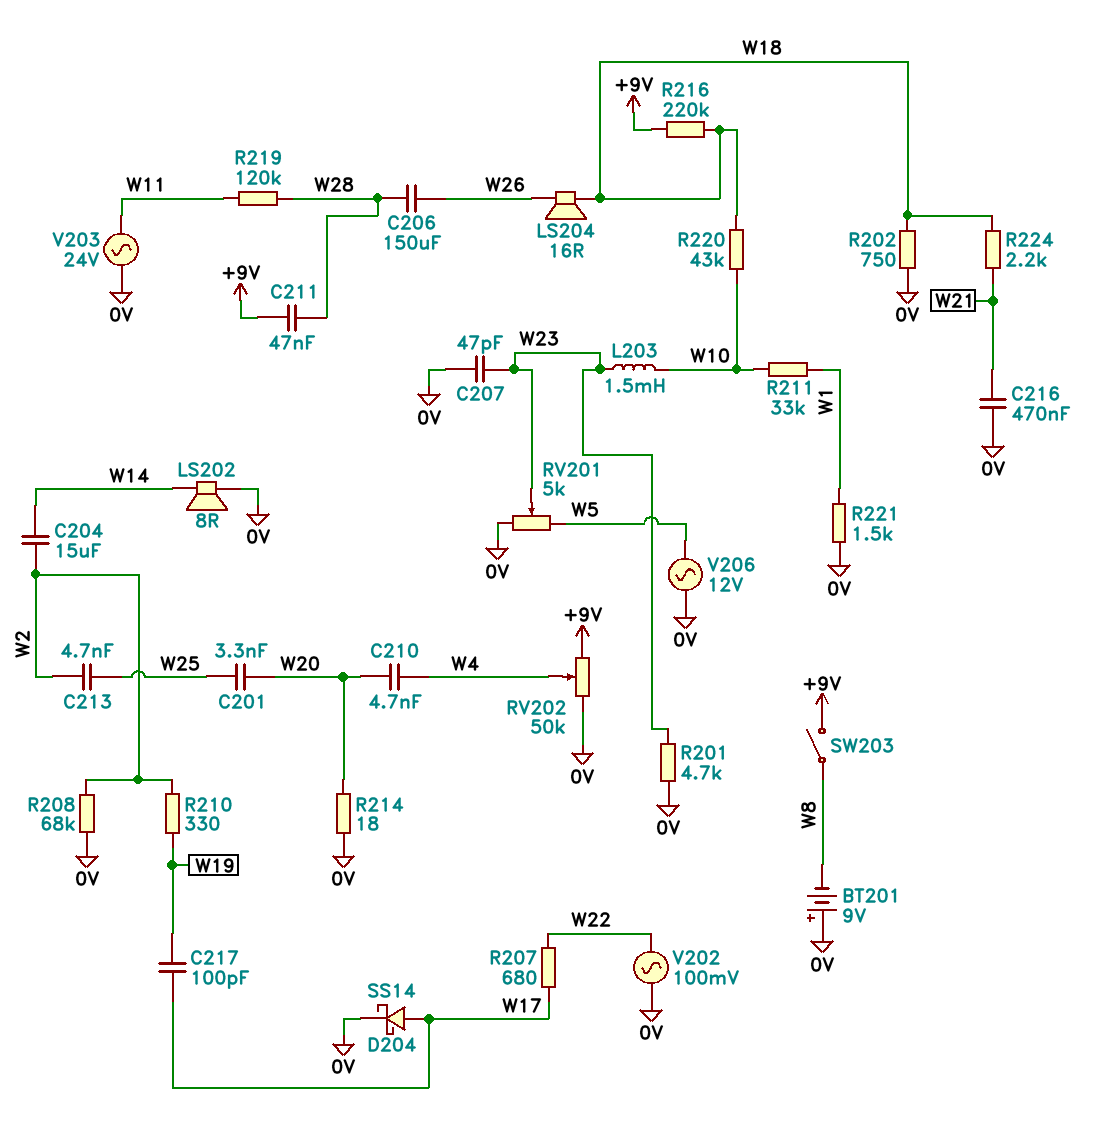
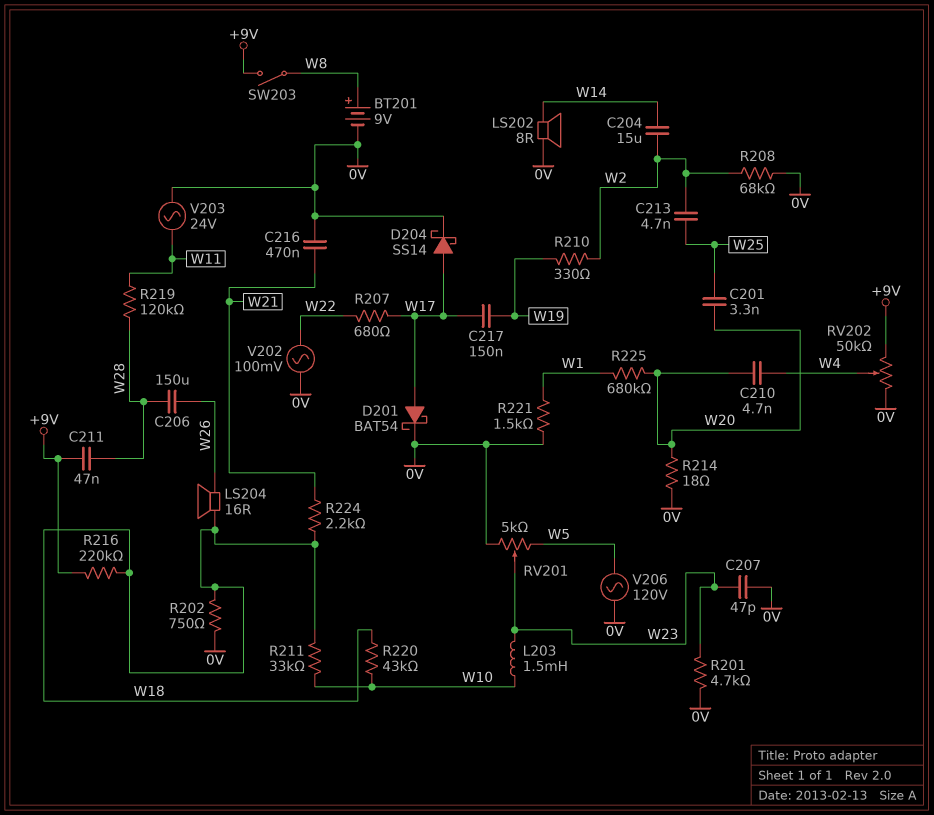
BT201: 9V (plus 0V, minus W8) -> 9V (plus W8, minus 0V)
C217: 100pF (W17, W19) -> 150nF (W17, W19)
D201: none -> schottky BAT54 (A W17, K 0V)
R211: 33k (W1, W10) -> 33k (W10, W18)
R225: none -> 680k (W1, W20)
V206: AC 12V (0V, W5) -> AC 120V (0V, W5)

How to complete this task: Write out the material exactly as it stands, omitting every picture.

Task response:
BT201: 9V (plus 0V, minus W8) -> 9V (plus W8, minus 0V)
C217: 100pF (W17, W19) -> 150nF (W17, W19)
D201: none -> schottky BAT54 (A W17, K 0V)
R211: 33k (W1, W10) -> 33k (W10, W18)
R225: none -> 680k (W1, W20)
V206: AC 12V (0V, W5) -> AC 120V (0V, W5)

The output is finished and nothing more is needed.